Object change descriptions

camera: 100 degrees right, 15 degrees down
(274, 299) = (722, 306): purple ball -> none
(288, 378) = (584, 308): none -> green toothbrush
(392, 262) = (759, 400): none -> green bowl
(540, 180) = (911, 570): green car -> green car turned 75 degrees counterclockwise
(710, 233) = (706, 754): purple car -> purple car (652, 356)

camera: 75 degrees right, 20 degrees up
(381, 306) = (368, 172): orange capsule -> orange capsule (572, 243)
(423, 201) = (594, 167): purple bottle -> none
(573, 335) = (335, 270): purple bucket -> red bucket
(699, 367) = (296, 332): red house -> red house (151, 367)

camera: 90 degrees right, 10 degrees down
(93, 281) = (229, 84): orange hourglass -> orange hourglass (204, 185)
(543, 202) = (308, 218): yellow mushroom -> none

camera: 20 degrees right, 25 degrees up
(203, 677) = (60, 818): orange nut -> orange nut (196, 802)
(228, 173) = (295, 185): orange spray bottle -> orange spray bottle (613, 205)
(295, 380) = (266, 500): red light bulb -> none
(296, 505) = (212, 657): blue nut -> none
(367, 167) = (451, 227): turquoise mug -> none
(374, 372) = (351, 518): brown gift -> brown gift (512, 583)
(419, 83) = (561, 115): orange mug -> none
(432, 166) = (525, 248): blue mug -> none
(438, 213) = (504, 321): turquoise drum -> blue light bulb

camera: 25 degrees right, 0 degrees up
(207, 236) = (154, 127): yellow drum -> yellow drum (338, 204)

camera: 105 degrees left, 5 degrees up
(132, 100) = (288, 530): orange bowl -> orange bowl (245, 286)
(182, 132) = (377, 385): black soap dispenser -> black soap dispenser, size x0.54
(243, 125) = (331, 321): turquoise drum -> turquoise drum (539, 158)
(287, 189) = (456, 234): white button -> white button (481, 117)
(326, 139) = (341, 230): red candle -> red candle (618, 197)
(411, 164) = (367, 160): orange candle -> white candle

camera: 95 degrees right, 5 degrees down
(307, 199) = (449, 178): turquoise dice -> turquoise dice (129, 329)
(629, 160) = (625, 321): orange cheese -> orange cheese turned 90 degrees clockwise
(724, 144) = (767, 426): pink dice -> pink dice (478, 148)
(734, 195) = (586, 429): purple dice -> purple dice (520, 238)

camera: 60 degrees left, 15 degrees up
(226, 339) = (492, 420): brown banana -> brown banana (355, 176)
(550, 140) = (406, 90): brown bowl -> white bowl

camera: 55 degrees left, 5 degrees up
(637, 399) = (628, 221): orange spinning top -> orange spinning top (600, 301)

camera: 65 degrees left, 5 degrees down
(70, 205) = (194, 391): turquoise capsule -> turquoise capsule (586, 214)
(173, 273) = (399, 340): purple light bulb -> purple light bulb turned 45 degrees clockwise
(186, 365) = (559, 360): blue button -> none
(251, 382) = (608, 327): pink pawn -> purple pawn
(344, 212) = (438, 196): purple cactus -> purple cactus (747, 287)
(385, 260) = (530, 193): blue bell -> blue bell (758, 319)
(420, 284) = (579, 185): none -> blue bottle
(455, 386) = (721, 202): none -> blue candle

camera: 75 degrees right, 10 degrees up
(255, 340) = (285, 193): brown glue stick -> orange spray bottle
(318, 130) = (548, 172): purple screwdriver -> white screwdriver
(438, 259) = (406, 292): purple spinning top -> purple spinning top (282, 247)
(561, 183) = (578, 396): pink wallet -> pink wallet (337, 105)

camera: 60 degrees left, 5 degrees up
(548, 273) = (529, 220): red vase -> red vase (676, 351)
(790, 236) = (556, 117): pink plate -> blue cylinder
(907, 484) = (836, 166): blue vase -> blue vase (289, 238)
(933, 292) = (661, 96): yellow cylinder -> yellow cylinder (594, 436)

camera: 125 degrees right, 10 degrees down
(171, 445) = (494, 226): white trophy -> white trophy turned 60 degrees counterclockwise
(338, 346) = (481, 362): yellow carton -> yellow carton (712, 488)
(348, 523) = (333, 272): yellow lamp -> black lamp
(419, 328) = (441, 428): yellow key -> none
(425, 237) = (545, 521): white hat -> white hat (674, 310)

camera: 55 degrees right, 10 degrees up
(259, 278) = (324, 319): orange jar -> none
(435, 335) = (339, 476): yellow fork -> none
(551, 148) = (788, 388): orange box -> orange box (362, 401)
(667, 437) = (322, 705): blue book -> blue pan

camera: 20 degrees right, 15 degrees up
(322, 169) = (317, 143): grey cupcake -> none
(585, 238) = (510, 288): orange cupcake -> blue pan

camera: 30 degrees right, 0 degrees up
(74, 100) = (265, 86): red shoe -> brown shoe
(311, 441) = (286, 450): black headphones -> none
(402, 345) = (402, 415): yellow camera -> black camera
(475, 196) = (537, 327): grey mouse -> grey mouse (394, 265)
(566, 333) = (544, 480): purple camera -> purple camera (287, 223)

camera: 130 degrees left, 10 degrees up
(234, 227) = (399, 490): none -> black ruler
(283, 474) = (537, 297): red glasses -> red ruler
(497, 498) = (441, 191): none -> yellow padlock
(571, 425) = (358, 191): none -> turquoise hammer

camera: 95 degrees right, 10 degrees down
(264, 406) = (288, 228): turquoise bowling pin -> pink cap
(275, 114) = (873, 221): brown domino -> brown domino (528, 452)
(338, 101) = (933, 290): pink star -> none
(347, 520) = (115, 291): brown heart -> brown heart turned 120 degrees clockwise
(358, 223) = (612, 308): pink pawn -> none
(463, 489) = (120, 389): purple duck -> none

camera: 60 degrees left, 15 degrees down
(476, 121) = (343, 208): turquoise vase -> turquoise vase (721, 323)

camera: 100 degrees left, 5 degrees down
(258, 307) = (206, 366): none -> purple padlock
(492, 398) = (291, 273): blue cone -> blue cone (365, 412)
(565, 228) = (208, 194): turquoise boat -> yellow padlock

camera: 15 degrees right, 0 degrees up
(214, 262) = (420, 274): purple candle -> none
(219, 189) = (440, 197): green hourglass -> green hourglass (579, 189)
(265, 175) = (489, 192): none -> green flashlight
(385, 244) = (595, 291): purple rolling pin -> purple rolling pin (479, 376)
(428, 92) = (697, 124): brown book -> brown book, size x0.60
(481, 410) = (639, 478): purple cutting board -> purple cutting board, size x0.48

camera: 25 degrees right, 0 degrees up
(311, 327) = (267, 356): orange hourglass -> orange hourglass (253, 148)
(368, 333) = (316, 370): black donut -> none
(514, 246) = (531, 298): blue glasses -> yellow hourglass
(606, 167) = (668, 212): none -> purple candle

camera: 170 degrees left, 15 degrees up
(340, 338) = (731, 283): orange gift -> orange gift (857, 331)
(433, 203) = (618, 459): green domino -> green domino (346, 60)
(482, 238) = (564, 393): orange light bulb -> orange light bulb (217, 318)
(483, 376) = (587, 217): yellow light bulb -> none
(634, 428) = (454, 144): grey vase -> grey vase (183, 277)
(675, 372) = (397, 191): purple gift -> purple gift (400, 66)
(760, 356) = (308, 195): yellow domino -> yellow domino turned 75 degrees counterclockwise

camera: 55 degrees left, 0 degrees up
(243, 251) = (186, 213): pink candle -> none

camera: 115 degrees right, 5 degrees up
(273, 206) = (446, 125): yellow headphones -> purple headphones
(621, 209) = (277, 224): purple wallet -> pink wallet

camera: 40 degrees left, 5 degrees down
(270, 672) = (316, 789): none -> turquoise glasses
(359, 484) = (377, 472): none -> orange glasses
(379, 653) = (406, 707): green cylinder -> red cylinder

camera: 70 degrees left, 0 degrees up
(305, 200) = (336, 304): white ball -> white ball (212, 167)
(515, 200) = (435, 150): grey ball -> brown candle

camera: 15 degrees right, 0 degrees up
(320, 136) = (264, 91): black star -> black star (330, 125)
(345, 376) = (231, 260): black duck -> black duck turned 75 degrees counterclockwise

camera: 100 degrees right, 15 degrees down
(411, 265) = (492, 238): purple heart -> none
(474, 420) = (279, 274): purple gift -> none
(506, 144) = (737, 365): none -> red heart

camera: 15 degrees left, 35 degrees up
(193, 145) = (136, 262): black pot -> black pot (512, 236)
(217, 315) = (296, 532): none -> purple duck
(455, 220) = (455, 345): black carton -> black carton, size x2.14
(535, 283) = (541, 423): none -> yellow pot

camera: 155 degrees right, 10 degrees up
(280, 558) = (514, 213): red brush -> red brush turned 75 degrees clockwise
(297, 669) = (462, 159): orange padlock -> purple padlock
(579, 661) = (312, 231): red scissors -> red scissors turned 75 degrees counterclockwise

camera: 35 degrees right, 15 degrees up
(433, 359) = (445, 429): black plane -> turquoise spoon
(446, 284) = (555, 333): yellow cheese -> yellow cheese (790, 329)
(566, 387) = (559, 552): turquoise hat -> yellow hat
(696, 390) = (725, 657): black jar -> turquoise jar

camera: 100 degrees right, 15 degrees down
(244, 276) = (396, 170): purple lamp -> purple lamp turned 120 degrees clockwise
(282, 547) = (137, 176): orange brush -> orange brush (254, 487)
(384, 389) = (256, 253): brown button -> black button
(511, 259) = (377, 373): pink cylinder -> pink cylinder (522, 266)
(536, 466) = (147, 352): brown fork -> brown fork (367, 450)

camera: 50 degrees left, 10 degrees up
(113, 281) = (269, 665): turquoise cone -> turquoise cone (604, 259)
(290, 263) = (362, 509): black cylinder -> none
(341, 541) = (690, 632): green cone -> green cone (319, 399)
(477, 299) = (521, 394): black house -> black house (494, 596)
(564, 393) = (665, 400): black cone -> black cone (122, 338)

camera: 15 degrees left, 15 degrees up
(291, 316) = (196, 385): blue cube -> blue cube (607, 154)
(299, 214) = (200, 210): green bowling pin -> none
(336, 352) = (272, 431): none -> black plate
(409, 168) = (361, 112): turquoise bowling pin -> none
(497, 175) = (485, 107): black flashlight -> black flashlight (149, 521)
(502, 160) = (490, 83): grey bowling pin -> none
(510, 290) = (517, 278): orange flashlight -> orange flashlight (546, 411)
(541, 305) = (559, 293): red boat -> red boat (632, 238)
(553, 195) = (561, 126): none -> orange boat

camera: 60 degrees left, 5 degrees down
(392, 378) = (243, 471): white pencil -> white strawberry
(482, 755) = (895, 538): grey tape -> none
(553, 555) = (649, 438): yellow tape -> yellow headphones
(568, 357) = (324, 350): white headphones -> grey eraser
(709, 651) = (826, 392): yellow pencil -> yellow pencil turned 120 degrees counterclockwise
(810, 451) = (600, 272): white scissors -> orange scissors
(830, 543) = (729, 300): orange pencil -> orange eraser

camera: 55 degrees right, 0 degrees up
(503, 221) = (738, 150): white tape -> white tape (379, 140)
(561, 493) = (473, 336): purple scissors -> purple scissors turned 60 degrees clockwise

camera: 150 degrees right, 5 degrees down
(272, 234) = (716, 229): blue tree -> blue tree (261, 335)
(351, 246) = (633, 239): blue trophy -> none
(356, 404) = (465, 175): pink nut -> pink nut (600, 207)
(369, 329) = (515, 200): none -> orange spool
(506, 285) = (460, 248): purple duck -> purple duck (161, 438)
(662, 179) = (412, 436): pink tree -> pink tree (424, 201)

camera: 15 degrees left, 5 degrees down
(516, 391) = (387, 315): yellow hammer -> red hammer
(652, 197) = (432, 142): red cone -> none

WHAT TO WORK ON
Set down, exactly as they stand above, the lines starting with the line with "(675, 372) = (397, 191): purple" and going on through the line with "(515, 200) = (435, 150): grey", and no others.

COMPLETED TASK
(675, 372) = (397, 191): purple gift -> purple gift (400, 66)
(760, 356) = (308, 195): yellow domino -> yellow domino turned 75 degrees counterclockwise

camera: 55 degrees left, 0 degrees up
(243, 251) = (186, 213): pink candle -> none

camera: 115 degrees right, 5 degrees up
(273, 206) = (446, 125): yellow headphones -> purple headphones
(621, 209) = (277, 224): purple wallet -> pink wallet

camera: 40 degrees left, 5 degrees down
(270, 672) = (316, 789): none -> turquoise glasses
(359, 484) = (377, 472): none -> orange glasses
(379, 653) = (406, 707): green cylinder -> red cylinder

camera: 70 degrees left, 0 degrees up
(305, 200) = (336, 304): white ball -> white ball (212, 167)
(515, 200) = (435, 150): grey ball -> brown candle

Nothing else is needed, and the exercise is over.